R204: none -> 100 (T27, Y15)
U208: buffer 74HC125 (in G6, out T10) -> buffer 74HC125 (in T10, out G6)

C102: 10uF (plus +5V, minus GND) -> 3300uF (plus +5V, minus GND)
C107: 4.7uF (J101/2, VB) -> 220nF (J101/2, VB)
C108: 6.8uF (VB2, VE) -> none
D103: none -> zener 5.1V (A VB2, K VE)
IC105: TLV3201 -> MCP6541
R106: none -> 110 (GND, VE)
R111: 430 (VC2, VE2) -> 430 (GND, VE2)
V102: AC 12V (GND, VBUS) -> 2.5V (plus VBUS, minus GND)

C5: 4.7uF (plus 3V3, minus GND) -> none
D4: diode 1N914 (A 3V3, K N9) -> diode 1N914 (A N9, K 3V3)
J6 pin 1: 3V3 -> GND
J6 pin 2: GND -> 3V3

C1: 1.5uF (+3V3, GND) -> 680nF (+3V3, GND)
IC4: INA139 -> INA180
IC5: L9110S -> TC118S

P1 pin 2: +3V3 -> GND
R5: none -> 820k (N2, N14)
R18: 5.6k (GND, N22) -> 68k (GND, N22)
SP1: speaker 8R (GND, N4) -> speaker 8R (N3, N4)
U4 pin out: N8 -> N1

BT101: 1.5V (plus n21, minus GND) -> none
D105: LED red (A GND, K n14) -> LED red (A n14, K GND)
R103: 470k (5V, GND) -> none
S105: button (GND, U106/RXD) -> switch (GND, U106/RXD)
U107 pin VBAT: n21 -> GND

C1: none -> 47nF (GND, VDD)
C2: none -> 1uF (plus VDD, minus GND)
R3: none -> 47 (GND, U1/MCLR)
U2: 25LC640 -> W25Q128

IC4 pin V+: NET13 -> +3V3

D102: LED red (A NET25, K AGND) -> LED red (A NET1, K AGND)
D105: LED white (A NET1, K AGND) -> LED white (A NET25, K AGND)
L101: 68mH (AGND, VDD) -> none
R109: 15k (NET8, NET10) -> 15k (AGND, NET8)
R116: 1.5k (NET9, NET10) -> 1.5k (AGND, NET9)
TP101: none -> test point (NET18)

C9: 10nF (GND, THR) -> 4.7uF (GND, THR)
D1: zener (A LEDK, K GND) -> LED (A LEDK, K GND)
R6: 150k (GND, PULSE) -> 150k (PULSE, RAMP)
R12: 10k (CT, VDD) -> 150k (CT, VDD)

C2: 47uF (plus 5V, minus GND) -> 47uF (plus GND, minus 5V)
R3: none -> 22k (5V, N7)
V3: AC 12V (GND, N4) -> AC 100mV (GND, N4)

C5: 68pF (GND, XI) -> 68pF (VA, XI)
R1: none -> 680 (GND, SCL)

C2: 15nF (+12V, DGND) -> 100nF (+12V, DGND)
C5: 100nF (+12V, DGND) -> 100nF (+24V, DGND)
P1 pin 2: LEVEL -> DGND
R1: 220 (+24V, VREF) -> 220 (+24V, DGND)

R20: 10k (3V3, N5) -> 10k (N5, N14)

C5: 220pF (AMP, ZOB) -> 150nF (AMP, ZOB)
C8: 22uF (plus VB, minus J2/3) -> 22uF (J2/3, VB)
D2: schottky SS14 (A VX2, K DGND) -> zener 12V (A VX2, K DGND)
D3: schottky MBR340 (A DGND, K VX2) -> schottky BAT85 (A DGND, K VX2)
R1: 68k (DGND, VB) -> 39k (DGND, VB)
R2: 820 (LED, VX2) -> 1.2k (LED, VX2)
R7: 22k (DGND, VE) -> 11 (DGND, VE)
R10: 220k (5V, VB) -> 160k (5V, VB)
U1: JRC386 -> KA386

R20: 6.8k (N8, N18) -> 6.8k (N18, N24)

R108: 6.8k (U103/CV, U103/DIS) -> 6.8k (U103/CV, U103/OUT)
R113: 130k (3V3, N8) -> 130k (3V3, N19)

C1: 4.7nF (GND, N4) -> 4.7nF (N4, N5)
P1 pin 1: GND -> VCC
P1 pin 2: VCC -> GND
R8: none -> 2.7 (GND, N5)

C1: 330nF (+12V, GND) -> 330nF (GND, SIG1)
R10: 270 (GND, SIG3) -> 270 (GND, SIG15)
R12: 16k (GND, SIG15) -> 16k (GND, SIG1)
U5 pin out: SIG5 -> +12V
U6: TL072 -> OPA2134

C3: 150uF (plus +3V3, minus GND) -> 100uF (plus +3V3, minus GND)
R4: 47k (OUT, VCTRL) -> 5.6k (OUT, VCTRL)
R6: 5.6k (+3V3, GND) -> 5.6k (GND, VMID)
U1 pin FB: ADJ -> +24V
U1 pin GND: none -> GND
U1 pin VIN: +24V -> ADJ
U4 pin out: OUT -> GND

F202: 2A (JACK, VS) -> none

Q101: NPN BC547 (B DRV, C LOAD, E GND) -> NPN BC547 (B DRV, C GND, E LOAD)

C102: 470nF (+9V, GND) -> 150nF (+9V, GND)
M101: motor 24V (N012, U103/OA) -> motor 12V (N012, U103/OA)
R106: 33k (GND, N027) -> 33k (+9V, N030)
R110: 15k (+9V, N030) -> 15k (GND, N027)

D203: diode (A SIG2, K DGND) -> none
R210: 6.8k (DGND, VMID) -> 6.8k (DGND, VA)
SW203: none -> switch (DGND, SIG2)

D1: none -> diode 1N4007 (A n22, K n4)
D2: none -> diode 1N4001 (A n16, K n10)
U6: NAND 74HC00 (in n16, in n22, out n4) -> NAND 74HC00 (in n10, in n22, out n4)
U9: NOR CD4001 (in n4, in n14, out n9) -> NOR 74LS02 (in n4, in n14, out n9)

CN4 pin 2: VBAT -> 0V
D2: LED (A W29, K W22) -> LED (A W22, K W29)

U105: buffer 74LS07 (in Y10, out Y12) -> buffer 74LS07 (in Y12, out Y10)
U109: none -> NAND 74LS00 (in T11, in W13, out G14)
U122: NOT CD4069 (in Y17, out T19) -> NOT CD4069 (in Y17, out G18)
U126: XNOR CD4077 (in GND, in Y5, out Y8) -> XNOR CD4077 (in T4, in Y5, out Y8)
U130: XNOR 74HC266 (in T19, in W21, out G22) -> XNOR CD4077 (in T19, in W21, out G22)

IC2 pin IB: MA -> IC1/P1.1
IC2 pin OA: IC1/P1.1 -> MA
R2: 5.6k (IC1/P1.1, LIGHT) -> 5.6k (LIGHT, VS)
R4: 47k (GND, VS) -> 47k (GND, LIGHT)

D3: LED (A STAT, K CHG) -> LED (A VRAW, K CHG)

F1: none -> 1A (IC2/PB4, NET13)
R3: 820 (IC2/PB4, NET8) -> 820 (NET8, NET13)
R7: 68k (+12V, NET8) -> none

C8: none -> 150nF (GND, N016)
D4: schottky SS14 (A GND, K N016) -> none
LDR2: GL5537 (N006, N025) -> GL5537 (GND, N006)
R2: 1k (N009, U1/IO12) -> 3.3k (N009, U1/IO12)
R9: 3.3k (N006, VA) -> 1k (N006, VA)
────────────────────
- EXERCISE DETAILS: What lines in the listing above hold the string "schottky"? List them.

- COMPLETED TASK:
D2: schottky SS14 (A VX2, K DGND) -> zener 12V (A VX2, K DGND)
D3: schottky MBR340 (A DGND, K VX2) -> schottky BAT85 (A DGND, K VX2)
D4: schottky SS14 (A GND, K N016) -> none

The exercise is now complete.